What you have to do:
Determine how many lines in the records below include the word "cylinder" and output that number alone.

Dataset items:
########

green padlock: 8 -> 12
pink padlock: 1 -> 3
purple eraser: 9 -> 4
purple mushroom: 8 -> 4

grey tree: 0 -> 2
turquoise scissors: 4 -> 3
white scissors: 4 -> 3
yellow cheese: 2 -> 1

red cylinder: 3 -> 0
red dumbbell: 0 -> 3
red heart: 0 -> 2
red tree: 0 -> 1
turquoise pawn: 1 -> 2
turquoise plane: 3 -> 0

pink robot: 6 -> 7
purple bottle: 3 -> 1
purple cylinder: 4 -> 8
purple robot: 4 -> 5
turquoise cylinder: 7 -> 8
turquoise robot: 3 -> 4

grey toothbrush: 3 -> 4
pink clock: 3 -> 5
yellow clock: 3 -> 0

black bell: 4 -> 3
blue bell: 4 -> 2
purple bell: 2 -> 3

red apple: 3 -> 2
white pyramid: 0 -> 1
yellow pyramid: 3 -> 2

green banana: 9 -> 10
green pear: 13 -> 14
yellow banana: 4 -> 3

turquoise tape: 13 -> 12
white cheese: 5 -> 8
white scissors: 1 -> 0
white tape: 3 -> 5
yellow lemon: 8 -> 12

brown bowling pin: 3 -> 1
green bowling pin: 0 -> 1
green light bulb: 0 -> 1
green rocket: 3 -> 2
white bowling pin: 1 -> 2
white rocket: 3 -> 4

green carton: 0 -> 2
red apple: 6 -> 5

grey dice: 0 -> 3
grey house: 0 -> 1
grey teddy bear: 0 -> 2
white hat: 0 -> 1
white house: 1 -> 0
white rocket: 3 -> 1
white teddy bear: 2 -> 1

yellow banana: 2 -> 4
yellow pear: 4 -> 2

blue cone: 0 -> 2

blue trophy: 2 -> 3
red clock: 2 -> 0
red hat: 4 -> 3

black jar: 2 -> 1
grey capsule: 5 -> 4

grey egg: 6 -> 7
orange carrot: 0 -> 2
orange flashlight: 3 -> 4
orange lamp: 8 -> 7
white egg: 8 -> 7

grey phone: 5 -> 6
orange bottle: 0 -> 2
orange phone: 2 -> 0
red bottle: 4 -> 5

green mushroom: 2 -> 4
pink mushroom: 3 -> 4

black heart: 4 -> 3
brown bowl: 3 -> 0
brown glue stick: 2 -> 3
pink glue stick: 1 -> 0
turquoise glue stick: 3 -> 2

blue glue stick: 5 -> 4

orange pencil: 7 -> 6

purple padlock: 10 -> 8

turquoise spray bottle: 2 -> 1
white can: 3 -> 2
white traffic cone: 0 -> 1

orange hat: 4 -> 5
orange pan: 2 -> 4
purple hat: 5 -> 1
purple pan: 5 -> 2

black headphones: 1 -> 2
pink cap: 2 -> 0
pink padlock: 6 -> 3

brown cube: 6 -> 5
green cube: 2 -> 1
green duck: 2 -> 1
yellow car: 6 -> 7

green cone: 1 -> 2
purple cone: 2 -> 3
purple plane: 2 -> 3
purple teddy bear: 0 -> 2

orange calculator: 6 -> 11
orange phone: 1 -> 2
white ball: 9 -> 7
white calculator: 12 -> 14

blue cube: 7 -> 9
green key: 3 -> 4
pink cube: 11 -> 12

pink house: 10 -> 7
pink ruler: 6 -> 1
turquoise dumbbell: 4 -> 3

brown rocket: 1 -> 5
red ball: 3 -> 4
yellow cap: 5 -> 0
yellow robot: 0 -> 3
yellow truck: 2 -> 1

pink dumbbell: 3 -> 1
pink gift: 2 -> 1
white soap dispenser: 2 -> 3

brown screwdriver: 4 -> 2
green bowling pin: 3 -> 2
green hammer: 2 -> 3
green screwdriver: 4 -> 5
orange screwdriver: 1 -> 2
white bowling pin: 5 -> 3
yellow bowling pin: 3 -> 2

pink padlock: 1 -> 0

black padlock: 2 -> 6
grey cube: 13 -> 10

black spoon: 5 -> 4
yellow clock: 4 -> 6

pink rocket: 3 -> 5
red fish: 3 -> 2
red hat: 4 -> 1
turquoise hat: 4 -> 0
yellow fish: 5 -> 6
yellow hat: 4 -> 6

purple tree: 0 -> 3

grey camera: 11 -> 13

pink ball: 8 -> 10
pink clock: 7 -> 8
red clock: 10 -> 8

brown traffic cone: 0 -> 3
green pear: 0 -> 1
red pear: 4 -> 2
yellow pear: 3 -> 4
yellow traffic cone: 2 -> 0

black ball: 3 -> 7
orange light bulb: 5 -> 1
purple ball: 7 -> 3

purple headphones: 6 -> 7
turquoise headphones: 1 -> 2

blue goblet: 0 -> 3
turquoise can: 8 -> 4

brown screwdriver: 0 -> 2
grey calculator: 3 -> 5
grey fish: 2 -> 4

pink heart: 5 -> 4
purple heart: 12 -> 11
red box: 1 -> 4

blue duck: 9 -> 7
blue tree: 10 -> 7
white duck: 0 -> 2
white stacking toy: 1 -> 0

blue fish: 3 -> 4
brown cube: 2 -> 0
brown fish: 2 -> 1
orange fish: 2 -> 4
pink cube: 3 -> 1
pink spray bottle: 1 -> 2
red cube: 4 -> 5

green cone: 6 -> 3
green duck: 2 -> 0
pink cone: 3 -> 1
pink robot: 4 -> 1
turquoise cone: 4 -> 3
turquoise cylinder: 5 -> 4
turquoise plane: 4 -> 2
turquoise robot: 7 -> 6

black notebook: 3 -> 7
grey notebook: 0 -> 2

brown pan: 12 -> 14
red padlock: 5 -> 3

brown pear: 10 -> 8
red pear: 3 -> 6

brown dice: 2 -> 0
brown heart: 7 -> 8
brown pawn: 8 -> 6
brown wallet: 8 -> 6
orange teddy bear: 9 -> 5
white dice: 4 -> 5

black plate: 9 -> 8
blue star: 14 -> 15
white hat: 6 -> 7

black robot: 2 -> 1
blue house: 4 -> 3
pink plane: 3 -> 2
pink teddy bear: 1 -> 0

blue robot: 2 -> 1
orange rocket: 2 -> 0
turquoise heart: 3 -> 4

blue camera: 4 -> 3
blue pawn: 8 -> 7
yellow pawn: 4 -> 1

########

Solution:
4